=== Extracted records ===
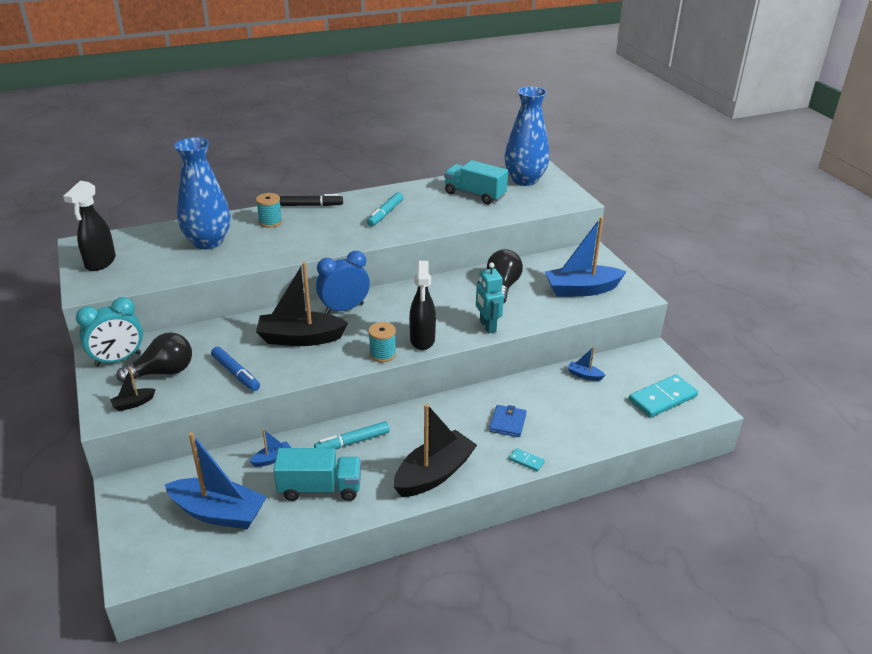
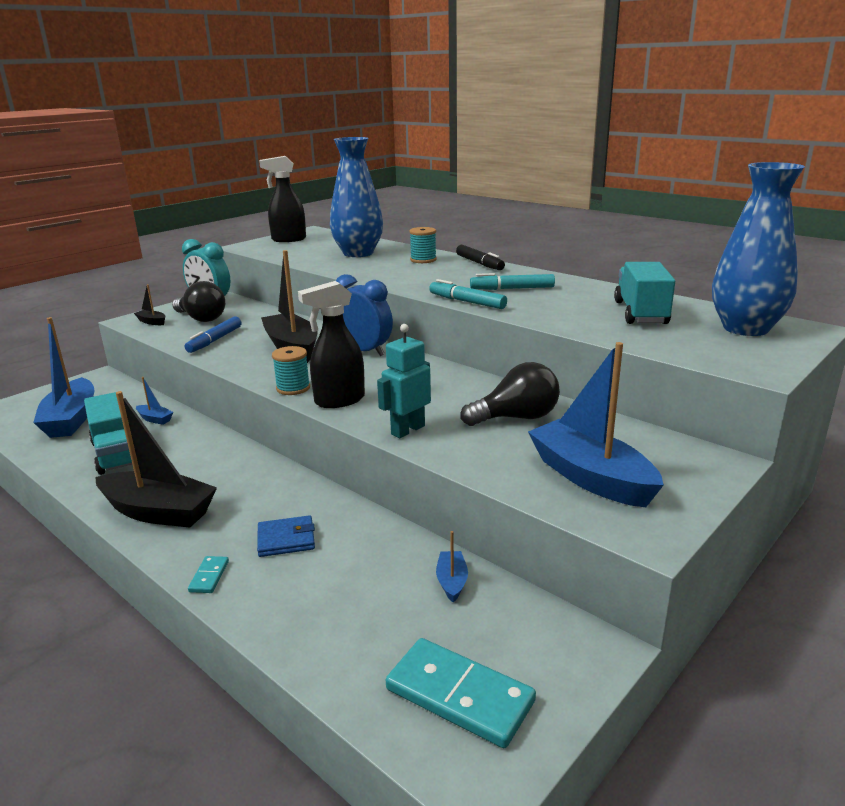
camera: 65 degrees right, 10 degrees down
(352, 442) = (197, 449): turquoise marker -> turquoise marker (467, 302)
* * *
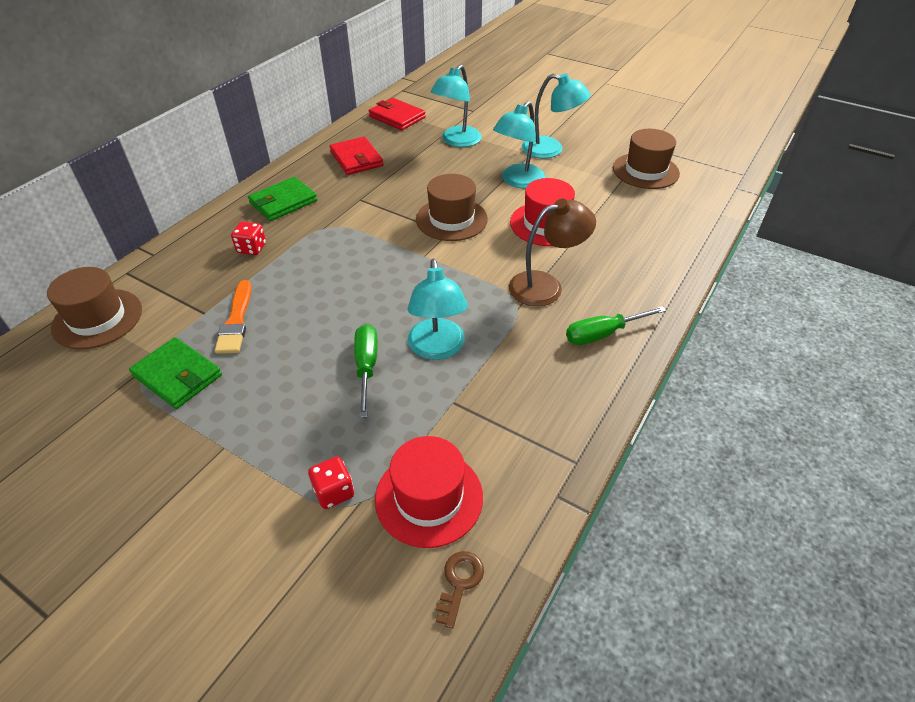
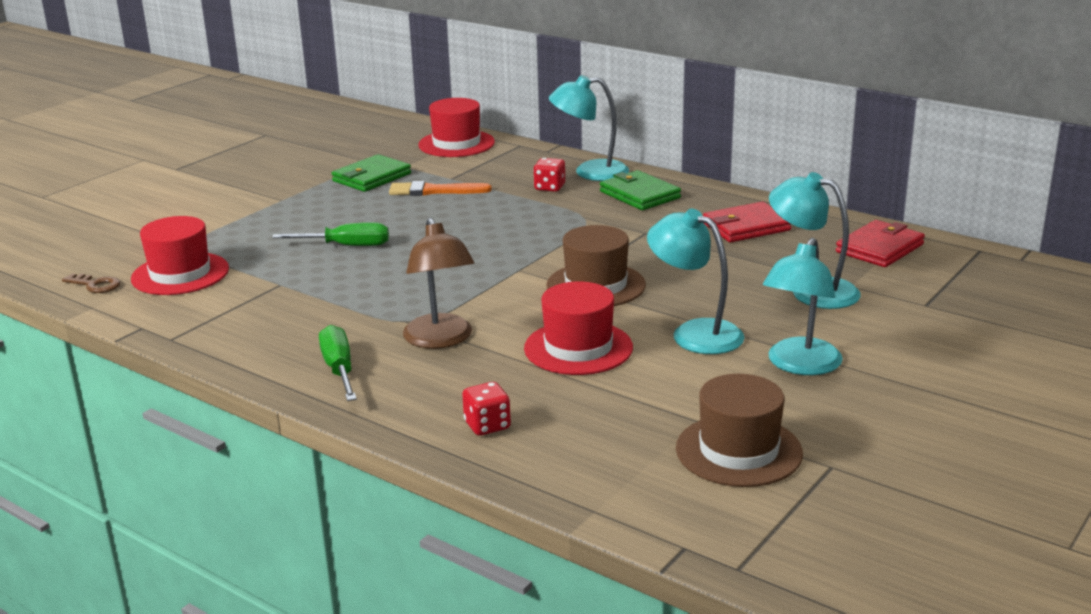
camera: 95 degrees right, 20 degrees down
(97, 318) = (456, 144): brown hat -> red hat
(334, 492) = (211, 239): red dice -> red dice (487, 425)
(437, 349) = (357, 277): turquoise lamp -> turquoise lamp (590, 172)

=== What to work on ===
Go to the line in the material above that contains "(97, 318) = (456, 144): brown hat -> red hat" and copy exactly from there through the line that contains "(437, 349) = (357, 277): turquoise", stopping after it.

=== Solution below ===
(97, 318) = (456, 144): brown hat -> red hat
(334, 492) = (211, 239): red dice -> red dice (487, 425)
(437, 349) = (357, 277): turquoise lamp -> turquoise lamp (590, 172)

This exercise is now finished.